### Prompt
The lines to repeat are those below from the one containing "blue stacking toy: 1 -> 2" down to the one containing "white marker: 7 -> 6", both included; reproduce them exactly and nothing else.

### Dataset records

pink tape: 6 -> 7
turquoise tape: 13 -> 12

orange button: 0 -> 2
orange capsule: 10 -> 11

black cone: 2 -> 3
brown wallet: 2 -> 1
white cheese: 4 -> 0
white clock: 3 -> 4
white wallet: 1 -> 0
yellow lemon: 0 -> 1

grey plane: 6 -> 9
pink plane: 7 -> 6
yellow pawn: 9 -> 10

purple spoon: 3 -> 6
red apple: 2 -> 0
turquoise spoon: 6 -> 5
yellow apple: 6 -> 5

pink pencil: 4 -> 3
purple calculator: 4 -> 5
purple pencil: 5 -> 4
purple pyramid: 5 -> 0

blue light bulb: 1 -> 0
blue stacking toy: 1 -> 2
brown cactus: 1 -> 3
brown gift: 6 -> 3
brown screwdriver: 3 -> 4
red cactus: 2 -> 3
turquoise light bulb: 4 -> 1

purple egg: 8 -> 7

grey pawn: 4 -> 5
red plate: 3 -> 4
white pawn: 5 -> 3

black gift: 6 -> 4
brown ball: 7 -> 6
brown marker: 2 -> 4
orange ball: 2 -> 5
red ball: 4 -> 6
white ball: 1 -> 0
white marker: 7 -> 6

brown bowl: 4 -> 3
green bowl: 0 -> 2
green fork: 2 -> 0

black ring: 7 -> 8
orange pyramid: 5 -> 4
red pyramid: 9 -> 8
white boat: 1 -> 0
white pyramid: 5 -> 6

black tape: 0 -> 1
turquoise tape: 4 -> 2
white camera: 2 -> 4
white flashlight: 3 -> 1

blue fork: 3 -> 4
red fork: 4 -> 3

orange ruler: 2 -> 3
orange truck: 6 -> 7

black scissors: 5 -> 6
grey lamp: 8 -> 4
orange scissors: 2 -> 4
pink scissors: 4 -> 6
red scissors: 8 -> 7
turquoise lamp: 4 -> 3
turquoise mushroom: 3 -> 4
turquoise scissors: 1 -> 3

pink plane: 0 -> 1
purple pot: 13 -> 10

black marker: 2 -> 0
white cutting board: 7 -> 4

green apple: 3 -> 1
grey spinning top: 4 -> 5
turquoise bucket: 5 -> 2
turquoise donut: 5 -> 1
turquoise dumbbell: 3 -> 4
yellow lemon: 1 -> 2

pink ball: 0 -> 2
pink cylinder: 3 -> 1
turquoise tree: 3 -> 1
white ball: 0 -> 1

### Solution
blue stacking toy: 1 -> 2
brown cactus: 1 -> 3
brown gift: 6 -> 3
brown screwdriver: 3 -> 4
red cactus: 2 -> 3
turquoise light bulb: 4 -> 1

purple egg: 8 -> 7

grey pawn: 4 -> 5
red plate: 3 -> 4
white pawn: 5 -> 3

black gift: 6 -> 4
brown ball: 7 -> 6
brown marker: 2 -> 4
orange ball: 2 -> 5
red ball: 4 -> 6
white ball: 1 -> 0
white marker: 7 -> 6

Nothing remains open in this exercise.